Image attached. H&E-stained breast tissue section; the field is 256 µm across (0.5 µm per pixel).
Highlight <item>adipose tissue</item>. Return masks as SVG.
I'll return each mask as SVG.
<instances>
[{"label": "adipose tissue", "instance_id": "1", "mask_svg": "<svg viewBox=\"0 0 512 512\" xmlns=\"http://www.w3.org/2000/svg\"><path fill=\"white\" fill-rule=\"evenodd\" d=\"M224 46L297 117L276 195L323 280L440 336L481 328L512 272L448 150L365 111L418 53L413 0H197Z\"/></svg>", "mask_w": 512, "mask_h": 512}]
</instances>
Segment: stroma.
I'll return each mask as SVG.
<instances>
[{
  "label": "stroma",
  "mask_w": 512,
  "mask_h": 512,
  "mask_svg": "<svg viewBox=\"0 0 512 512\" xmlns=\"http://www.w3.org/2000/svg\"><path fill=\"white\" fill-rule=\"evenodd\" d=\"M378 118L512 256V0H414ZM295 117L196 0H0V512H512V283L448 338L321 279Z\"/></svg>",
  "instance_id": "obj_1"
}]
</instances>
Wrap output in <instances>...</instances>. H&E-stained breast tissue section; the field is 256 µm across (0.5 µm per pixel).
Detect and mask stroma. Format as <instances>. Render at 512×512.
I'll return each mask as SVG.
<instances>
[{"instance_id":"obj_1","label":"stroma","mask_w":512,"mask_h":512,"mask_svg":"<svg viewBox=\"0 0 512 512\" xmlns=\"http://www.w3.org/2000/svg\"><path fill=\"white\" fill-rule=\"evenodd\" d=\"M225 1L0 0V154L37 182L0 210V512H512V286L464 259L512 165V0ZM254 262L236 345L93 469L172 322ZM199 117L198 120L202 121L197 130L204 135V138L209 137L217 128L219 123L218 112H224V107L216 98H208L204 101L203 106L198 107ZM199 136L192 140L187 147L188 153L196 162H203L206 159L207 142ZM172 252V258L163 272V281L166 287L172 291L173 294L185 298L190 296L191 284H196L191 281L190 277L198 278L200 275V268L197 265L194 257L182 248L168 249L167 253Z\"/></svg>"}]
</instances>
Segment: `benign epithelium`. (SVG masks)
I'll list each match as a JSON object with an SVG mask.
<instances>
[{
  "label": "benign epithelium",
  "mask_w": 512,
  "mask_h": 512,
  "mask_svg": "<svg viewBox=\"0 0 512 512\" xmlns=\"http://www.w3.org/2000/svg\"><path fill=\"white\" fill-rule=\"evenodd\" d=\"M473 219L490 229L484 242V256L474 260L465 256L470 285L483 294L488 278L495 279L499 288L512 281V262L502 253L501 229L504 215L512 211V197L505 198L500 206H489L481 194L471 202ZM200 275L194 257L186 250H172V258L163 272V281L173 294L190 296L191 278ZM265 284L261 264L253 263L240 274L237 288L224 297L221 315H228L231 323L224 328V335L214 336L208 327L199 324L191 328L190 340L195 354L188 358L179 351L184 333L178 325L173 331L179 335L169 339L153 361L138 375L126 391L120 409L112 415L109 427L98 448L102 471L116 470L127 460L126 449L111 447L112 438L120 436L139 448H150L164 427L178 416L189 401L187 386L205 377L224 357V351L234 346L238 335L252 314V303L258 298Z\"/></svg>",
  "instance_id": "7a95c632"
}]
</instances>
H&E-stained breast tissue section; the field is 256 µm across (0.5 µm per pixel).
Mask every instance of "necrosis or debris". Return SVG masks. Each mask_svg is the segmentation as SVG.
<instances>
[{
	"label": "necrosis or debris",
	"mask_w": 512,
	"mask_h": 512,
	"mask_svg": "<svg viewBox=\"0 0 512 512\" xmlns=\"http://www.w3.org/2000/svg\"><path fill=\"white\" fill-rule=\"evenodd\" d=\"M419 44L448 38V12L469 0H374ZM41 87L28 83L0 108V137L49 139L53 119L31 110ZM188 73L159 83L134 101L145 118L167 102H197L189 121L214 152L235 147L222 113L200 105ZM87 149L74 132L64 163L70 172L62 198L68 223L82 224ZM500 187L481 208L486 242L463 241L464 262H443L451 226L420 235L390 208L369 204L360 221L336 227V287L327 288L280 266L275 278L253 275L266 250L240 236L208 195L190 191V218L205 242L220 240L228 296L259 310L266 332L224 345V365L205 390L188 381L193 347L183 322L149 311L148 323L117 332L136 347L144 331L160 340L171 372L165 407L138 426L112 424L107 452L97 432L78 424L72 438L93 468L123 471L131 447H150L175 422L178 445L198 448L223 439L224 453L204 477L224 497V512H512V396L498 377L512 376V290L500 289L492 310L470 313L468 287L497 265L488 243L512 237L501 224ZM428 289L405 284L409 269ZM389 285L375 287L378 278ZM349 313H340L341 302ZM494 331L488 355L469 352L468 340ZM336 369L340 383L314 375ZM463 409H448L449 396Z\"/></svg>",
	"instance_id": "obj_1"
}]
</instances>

———

» **WHAT THE TASK ASKS**:
In the records above, locate the lines holding the word "section". Copy each of them.

» **RESPONSE**:
Image attached. H&E-stained breast tissue section; the field is 256 µm across (0.5 µm per pixel).
Wrap output in <instances>...</instances>. H&E-stained breast tissue section; the field is 256 µm across (0.5 µm per pixel).
H&E-stained breast tissue section; the field is 256 µm across (0.5 µm per pixel).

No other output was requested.